RECORDS SUPPLIED:
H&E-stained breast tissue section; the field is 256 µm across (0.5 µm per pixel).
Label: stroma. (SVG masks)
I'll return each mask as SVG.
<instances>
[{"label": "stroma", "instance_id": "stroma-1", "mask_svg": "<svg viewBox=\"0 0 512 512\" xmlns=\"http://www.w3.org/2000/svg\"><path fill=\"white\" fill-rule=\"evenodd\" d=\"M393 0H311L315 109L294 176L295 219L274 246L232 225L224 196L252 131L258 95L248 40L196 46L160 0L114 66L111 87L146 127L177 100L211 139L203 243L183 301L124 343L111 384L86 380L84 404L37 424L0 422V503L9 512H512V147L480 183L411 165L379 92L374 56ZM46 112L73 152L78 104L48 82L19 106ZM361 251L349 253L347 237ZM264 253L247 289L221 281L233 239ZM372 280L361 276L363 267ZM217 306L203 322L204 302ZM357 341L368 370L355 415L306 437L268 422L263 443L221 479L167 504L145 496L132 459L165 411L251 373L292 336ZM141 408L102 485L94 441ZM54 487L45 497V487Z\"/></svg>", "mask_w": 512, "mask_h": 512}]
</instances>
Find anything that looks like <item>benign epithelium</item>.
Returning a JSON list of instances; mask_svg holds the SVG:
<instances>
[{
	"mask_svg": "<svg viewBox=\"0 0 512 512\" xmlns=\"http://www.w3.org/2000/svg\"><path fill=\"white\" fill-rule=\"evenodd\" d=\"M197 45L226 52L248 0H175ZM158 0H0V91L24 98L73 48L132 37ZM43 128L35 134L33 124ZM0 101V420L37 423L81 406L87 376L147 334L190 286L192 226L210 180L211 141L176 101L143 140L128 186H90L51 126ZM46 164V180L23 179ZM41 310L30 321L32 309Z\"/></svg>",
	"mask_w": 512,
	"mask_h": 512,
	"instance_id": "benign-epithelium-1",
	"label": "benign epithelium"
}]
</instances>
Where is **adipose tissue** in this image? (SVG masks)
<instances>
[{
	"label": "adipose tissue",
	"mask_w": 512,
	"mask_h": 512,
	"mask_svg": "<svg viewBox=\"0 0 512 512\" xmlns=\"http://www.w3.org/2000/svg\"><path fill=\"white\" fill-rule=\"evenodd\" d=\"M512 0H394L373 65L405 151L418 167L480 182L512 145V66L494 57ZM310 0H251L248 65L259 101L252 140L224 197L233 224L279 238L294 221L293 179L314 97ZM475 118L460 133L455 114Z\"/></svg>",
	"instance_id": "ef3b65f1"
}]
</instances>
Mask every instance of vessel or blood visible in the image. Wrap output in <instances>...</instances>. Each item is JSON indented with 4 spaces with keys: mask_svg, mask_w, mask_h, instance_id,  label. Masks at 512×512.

WORK TO COMPLETE: Reproduce the entries above in full, verbatim.

TASK SOLUTION:
H&E-stained breast tissue section; the field is 256 µm across (0.5 µm per pixel).
Label: stroma. (SVG masks)
I'll return each mask as SVG.
<instances>
[{"label": "stroma", "instance_id": "stroma-1", "mask_svg": "<svg viewBox=\"0 0 512 512\" xmlns=\"http://www.w3.org/2000/svg\"><path fill=\"white\" fill-rule=\"evenodd\" d=\"M393 0H311L315 109L294 176L295 219L274 246L232 225L224 196L252 131L258 95L248 40L196 46L160 0L114 66L111 87L146 127L177 100L211 139L203 243L183 301L124 343L111 384L86 380L84 404L37 424L0 422V503L9 512H512V147L480 183L411 165L379 92L374 56ZM46 112L73 152L78 104L48 82L19 106ZM361 251L349 253L347 237ZM264 253L247 289L221 281L233 239ZM372 280L361 276L363 267ZM217 306L203 322L204 302ZM357 341L368 370L355 415L306 437L268 422L263 443L221 479L167 504L145 496L132 459L165 411L251 373L292 336ZM141 408L102 485L94 441ZM54 487L45 497V487Z\"/></svg>", "mask_w": 512, "mask_h": 512}]
</instances>
Find anything that looks like <item>benign epithelium</item>.
Returning a JSON list of instances; mask_svg holds the SVG:
<instances>
[{
	"mask_svg": "<svg viewBox=\"0 0 512 512\" xmlns=\"http://www.w3.org/2000/svg\"><path fill=\"white\" fill-rule=\"evenodd\" d=\"M197 45L226 52L248 0H175ZM158 0H0V91L24 98L73 48L132 37ZM43 128L35 134L33 124ZM0 101V420L37 423L81 406L87 376L147 334L190 286L192 226L210 180L211 141L176 101L143 140L128 186H90L51 126ZM46 164V180L23 179ZM41 310L30 321L32 309Z\"/></svg>",
	"mask_w": 512,
	"mask_h": 512,
	"instance_id": "benign-epithelium-1",
	"label": "benign epithelium"
}]
</instances>
Where is **adipose tissue** in this image? (SVG masks)
<instances>
[{
	"label": "adipose tissue",
	"mask_w": 512,
	"mask_h": 512,
	"mask_svg": "<svg viewBox=\"0 0 512 512\" xmlns=\"http://www.w3.org/2000/svg\"><path fill=\"white\" fill-rule=\"evenodd\" d=\"M512 0H394L373 65L405 151L418 167L480 182L512 145V66L494 57ZM310 0H251L248 65L259 101L252 140L224 197L233 224L279 238L294 221L293 179L314 97ZM475 118L460 133L455 114Z\"/></svg>",
	"instance_id": "ef3b65f1"
}]
</instances>
Mask every instance of vessel or blood visible in the image. Wrap output in <instances>...</instances>. Each item is JSON indented with 4 spaces with keys: mask_svg, mask_w, mask_h, instance_id,  label. Masks at 512×512.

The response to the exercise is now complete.